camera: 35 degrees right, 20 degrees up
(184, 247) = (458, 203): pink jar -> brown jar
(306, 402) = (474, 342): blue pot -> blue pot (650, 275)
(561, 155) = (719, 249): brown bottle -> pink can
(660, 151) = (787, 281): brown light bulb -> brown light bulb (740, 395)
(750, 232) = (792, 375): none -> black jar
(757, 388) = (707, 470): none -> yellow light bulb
────────
» **EXERCISE GOAL**
Your answer must be the full listing, copied exactly.

» **ANSWER AREA**
camera: 35 degrees right, 20 degrees up
(184, 247) = (458, 203): pink jar -> brown jar
(306, 402) = (474, 342): blue pot -> blue pot (650, 275)
(561, 155) = (719, 249): brown bottle -> pink can
(660, 151) = (787, 281): brown light bulb -> brown light bulb (740, 395)
(750, 232) = (792, 375): none -> black jar
(757, 388) = (707, 470): none -> yellow light bulb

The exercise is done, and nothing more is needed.